Aim
Could you copy out, word for word, the stretch of items below from the first line through the line containing "purple semicircle: moved 2 px left, 13 px up", including both of those lines?

Supplied entries
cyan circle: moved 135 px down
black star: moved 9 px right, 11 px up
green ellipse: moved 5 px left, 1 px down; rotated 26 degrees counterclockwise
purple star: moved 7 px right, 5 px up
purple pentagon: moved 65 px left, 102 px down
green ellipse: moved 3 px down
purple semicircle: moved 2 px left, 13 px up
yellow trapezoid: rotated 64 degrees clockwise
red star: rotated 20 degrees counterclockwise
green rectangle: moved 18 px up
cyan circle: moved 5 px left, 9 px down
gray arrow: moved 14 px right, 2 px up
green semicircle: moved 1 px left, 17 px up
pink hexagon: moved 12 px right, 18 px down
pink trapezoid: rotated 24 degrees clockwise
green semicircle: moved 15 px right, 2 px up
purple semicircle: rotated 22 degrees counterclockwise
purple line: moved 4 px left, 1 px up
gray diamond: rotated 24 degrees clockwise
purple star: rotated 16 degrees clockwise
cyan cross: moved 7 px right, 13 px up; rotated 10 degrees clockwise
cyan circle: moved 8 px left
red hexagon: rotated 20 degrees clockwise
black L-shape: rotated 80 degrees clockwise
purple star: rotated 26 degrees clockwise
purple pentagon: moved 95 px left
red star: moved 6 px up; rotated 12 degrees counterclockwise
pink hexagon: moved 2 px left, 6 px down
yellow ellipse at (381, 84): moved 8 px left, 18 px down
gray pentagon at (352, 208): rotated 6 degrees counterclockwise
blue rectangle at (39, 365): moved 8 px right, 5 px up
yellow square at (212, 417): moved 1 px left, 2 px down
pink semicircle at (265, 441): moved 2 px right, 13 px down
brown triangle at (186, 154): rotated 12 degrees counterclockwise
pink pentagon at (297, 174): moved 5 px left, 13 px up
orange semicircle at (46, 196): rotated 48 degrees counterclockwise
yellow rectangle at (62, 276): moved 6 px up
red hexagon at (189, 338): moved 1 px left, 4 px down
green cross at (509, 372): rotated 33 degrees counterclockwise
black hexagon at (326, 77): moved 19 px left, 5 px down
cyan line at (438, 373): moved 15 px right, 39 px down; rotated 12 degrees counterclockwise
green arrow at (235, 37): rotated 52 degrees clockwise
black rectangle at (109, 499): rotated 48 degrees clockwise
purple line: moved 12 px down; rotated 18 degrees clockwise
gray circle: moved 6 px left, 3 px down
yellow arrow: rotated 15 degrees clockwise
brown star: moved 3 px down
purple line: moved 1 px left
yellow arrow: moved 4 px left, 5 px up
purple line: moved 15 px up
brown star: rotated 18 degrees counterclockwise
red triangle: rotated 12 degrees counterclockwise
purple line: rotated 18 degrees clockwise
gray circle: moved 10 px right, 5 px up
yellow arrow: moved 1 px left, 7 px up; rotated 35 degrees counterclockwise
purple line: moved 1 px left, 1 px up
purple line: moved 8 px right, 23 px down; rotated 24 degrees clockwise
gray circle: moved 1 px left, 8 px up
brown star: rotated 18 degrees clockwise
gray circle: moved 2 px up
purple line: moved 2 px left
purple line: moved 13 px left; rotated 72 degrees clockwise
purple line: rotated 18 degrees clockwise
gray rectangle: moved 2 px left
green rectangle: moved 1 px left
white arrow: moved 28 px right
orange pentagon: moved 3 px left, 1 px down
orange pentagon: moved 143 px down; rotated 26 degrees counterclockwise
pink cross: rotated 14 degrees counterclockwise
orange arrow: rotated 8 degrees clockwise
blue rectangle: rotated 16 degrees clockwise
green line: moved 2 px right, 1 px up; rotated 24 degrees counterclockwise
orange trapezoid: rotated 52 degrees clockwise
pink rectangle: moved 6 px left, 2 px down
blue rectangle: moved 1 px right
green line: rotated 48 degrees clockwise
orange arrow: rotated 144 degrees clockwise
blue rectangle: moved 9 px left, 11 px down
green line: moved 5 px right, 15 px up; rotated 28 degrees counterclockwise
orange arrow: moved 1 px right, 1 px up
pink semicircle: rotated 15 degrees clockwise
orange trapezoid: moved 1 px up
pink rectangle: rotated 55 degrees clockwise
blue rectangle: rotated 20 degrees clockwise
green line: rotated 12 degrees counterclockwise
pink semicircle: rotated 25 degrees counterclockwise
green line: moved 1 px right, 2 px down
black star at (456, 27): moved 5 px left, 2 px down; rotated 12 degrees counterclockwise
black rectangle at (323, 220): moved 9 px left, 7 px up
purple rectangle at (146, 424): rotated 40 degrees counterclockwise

Solution
cyan circle: moved 135 px down
black star: moved 9 px right, 11 px up
green ellipse: moved 5 px left, 1 px down; rotated 26 degrees counterclockwise
purple star: moved 7 px right, 5 px up
purple pentagon: moved 65 px left, 102 px down
green ellipse: moved 3 px down
purple semicircle: moved 2 px left, 13 px up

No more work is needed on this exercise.